INFORMATION |

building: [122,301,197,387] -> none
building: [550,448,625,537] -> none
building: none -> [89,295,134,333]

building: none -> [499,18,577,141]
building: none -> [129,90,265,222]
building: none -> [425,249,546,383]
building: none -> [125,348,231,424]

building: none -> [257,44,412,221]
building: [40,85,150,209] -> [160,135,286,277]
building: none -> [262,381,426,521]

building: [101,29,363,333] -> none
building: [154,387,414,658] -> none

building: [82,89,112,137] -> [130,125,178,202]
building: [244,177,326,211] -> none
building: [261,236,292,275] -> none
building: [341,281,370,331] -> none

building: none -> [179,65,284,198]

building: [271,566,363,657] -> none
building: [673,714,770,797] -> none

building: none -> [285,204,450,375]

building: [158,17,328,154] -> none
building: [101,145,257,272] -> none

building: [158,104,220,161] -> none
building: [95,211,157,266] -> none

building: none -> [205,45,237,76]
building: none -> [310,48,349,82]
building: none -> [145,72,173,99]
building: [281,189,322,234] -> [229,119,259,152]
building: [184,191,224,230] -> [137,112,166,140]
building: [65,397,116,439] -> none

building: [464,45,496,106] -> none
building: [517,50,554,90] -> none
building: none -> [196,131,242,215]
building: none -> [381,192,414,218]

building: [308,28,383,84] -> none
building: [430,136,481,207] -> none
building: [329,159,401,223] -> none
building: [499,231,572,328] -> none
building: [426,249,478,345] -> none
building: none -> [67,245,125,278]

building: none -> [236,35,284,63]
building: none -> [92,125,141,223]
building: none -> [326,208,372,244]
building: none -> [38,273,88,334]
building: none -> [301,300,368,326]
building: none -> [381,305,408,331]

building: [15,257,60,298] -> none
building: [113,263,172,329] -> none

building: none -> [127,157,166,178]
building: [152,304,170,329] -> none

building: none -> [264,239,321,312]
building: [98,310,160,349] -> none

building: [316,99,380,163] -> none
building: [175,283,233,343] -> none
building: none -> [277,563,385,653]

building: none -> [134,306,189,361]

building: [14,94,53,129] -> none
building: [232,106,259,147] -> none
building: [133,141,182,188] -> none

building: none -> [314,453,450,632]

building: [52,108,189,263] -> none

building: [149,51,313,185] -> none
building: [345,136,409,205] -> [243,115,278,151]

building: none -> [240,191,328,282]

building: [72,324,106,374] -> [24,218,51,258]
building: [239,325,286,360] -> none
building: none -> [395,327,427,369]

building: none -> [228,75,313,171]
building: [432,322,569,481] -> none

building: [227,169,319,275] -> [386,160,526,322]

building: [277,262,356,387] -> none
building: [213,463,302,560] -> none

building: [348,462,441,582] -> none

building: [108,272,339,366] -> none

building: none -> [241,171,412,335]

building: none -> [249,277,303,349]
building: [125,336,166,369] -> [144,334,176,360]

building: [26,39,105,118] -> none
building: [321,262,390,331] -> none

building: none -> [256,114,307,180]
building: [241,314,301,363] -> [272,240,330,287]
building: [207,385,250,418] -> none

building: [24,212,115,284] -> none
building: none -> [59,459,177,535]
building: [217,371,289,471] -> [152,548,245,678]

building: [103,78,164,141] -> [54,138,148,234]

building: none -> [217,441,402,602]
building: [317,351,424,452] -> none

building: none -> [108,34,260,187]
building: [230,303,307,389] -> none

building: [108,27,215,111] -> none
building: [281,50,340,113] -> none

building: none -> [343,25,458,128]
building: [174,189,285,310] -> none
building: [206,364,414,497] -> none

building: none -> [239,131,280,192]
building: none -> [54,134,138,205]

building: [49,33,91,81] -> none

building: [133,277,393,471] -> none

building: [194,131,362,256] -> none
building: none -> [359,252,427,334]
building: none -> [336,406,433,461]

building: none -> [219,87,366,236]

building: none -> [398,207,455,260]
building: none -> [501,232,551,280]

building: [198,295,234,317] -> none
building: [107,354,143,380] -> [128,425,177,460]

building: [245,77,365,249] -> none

INSTRUCTION |
Please copy out the records exactly as they appear.

WRITTEN ANSWER |
building: [122,301,197,387] -> none
building: [550,448,625,537] -> none
building: none -> [89,295,134,333]

building: none -> [499,18,577,141]
building: none -> [129,90,265,222]
building: none -> [425,249,546,383]
building: none -> [125,348,231,424]

building: none -> [257,44,412,221]
building: [40,85,150,209] -> [160,135,286,277]
building: none -> [262,381,426,521]

building: [101,29,363,333] -> none
building: [154,387,414,658] -> none

building: [82,89,112,137] -> [130,125,178,202]
building: [244,177,326,211] -> none
building: [261,236,292,275] -> none
building: [341,281,370,331] -> none

building: none -> [179,65,284,198]

building: [271,566,363,657] -> none
building: [673,714,770,797] -> none

building: none -> [285,204,450,375]

building: [158,17,328,154] -> none
building: [101,145,257,272] -> none

building: [158,104,220,161] -> none
building: [95,211,157,266] -> none

building: none -> [205,45,237,76]
building: none -> [310,48,349,82]
building: none -> [145,72,173,99]
building: [281,189,322,234] -> [229,119,259,152]
building: [184,191,224,230] -> [137,112,166,140]
building: [65,397,116,439] -> none

building: [464,45,496,106] -> none
building: [517,50,554,90] -> none
building: none -> [196,131,242,215]
building: none -> [381,192,414,218]

building: [308,28,383,84] -> none
building: [430,136,481,207] -> none
building: [329,159,401,223] -> none
building: [499,231,572,328] -> none
building: [426,249,478,345] -> none
building: none -> [67,245,125,278]

building: none -> [236,35,284,63]
building: none -> [92,125,141,223]
building: none -> [326,208,372,244]
building: none -> [38,273,88,334]
building: none -> [301,300,368,326]
building: none -> [381,305,408,331]

building: [15,257,60,298] -> none
building: [113,263,172,329] -> none

building: none -> [127,157,166,178]
building: [152,304,170,329] -> none

building: none -> [264,239,321,312]
building: [98,310,160,349] -> none

building: [316,99,380,163] -> none
building: [175,283,233,343] -> none
building: none -> [277,563,385,653]

building: none -> [134,306,189,361]

building: [14,94,53,129] -> none
building: [232,106,259,147] -> none
building: [133,141,182,188] -> none

building: none -> [314,453,450,632]

building: [52,108,189,263] -> none

building: [149,51,313,185] -> none
building: [345,136,409,205] -> [243,115,278,151]

building: none -> [240,191,328,282]

building: [72,324,106,374] -> [24,218,51,258]
building: [239,325,286,360] -> none
building: none -> [395,327,427,369]

building: none -> [228,75,313,171]
building: [432,322,569,481] -> none

building: [227,169,319,275] -> [386,160,526,322]

building: [277,262,356,387] -> none
building: [213,463,302,560] -> none

building: [348,462,441,582] -> none

building: [108,272,339,366] -> none

building: none -> [241,171,412,335]

building: none -> [249,277,303,349]
building: [125,336,166,369] -> [144,334,176,360]

building: [26,39,105,118] -> none
building: [321,262,390,331] -> none

building: none -> [256,114,307,180]
building: [241,314,301,363] -> [272,240,330,287]
building: [207,385,250,418] -> none

building: [24,212,115,284] -> none
building: none -> [59,459,177,535]
building: [217,371,289,471] -> [152,548,245,678]

building: [103,78,164,141] -> [54,138,148,234]

building: none -> [217,441,402,602]
building: [317,351,424,452] -> none

building: none -> [108,34,260,187]
building: [230,303,307,389] -> none

building: [108,27,215,111] -> none
building: [281,50,340,113] -> none

building: none -> [343,25,458,128]
building: [174,189,285,310] -> none
building: [206,364,414,497] -> none

building: none -> [239,131,280,192]
building: none -> [54,134,138,205]

building: [49,33,91,81] -> none

building: [133,277,393,471] -> none

building: [194,131,362,256] -> none
building: none -> [359,252,427,334]
building: none -> [336,406,433,461]

building: none -> [219,87,366,236]

building: none -> [398,207,455,260]
building: none -> [501,232,551,280]

building: [198,295,234,317] -> none
building: [107,354,143,380] -> [128,425,177,460]

building: [245,77,365,249] -> none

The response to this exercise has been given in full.